About this task → Your copy should repeat the data that follows exactly and contain no image.

Items from a dataset

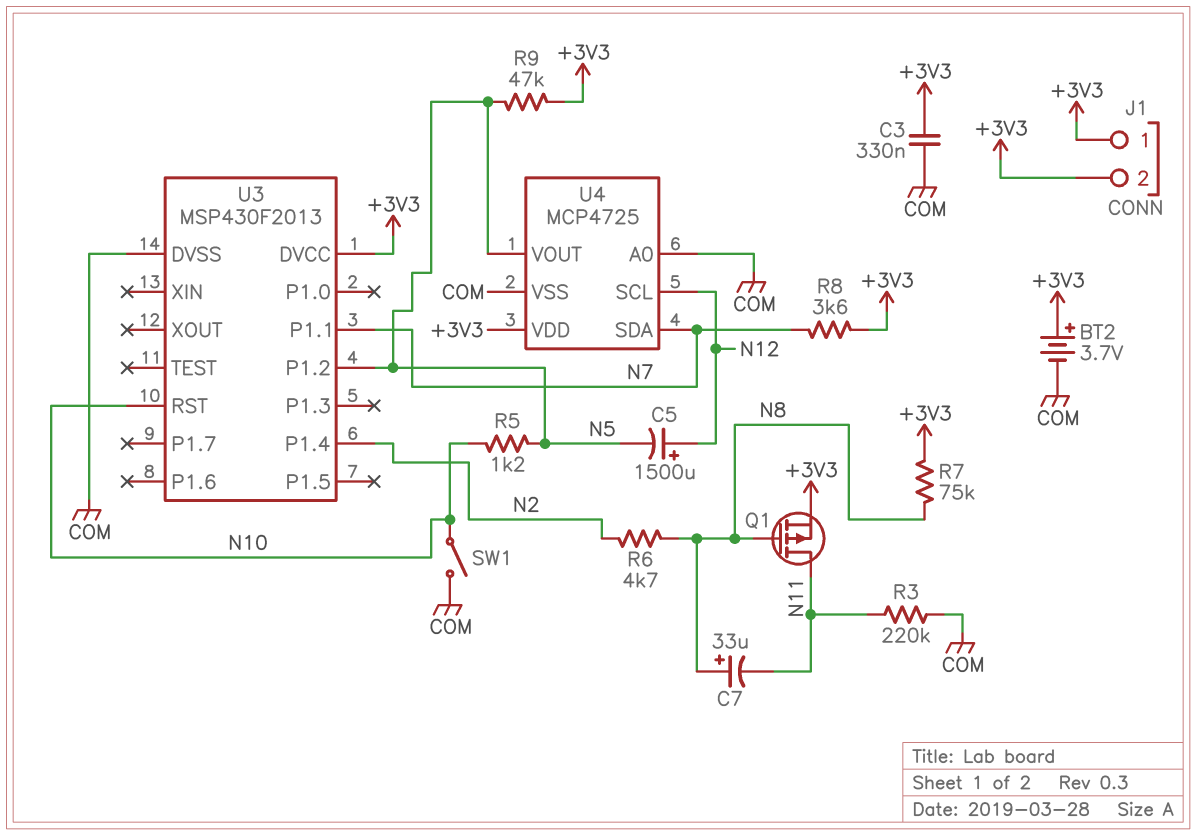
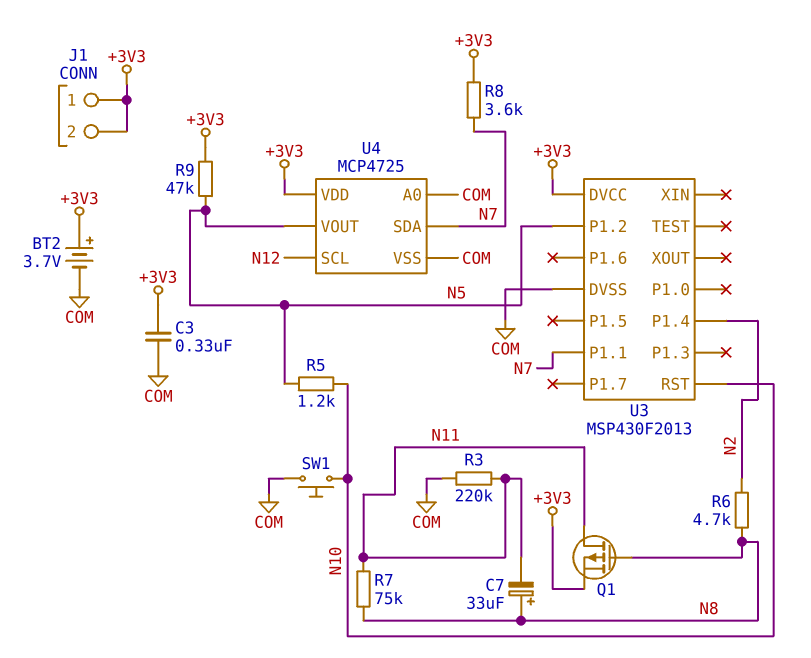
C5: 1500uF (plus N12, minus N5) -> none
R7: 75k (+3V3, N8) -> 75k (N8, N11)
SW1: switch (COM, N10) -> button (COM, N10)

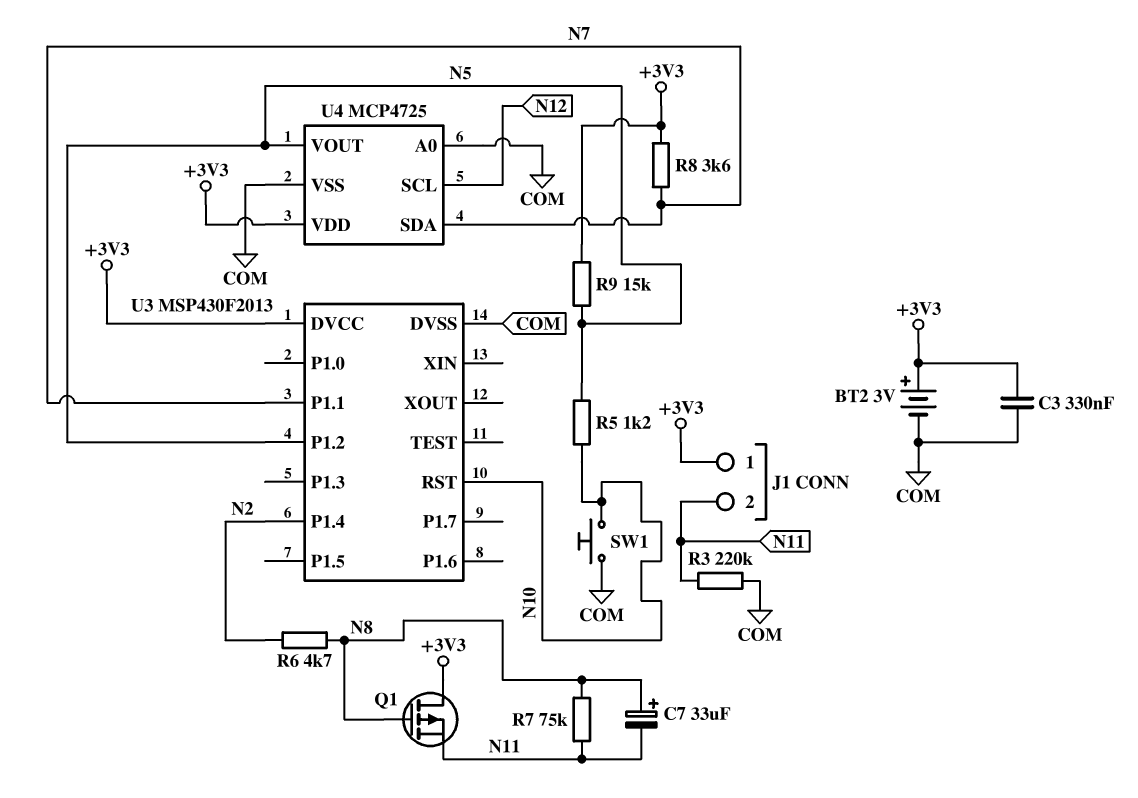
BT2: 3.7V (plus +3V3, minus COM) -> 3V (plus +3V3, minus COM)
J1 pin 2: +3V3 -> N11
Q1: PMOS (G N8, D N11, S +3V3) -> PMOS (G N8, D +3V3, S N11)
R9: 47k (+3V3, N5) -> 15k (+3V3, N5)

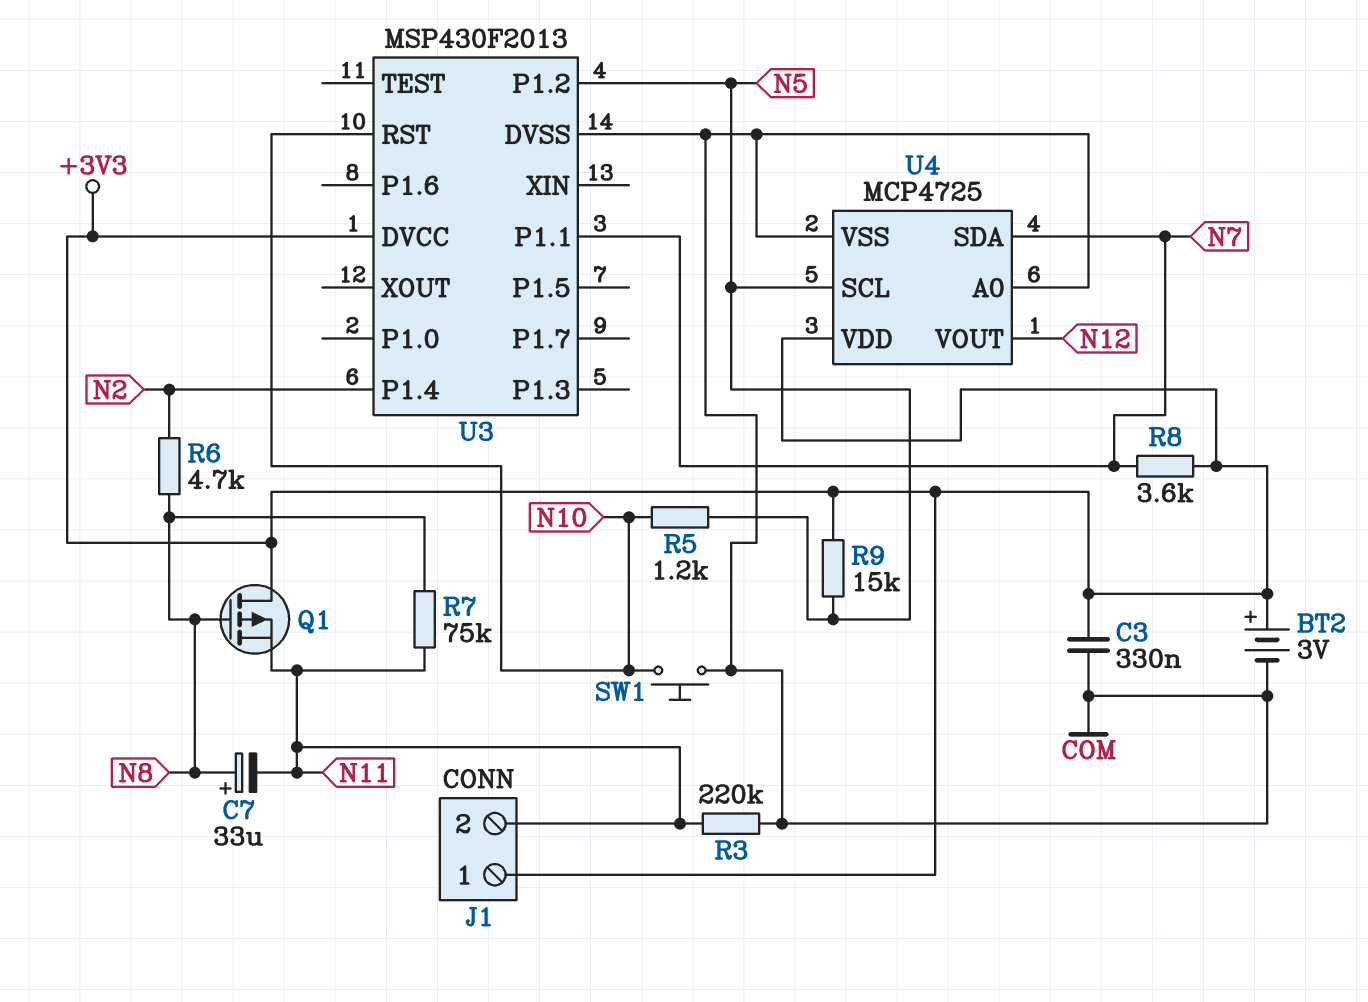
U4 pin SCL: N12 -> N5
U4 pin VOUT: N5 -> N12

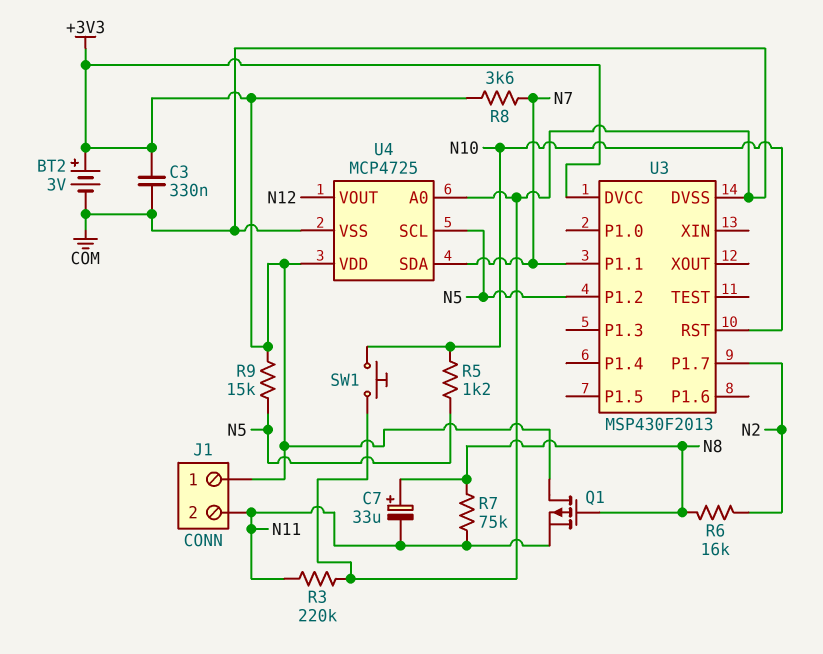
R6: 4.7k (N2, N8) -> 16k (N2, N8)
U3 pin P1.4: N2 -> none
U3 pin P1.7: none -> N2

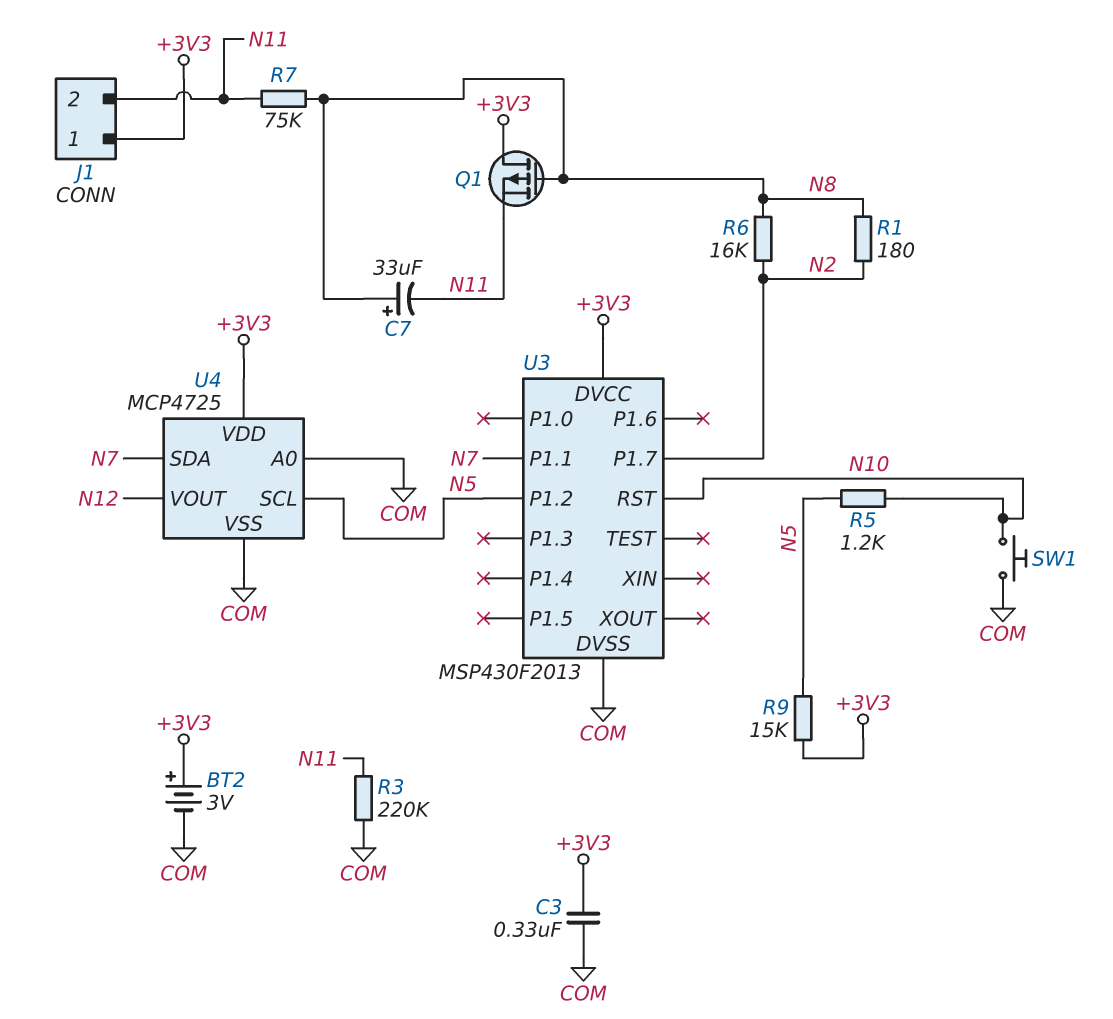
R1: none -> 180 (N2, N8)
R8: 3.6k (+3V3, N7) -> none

Answer area →
C5: 1500uF (plus N12, minus N5) -> none
R7: 75k (+3V3, N8) -> 75k (N8, N11)
SW1: switch (COM, N10) -> button (COM, N10)

BT2: 3.7V (plus +3V3, minus COM) -> 3V (plus +3V3, minus COM)
J1 pin 2: +3V3 -> N11
Q1: PMOS (G N8, D N11, S +3V3) -> PMOS (G N8, D +3V3, S N11)
R9: 47k (+3V3, N5) -> 15k (+3V3, N5)

U4 pin SCL: N12 -> N5
U4 pin VOUT: N5 -> N12

R6: 4.7k (N2, N8) -> 16k (N2, N8)
U3 pin P1.4: N2 -> none
U3 pin P1.7: none -> N2

R1: none -> 180 (N2, N8)
R8: 3.6k (+3V3, N7) -> none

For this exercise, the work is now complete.